_Material provided_:
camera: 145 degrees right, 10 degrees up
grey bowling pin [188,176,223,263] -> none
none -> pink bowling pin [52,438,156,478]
==
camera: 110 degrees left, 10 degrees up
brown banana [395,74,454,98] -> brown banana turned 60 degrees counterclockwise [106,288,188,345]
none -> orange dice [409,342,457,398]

_Job item_: All lines above from the line with "camera: 145 degrees right, 10 degrees up" through the line with "none -> pink bowling pin [52,438,156,478]", both included, are to be set down exactly, with nothing else.

_Exercise response_:
camera: 145 degrees right, 10 degrees up
grey bowling pin [188,176,223,263] -> none
none -> pink bowling pin [52,438,156,478]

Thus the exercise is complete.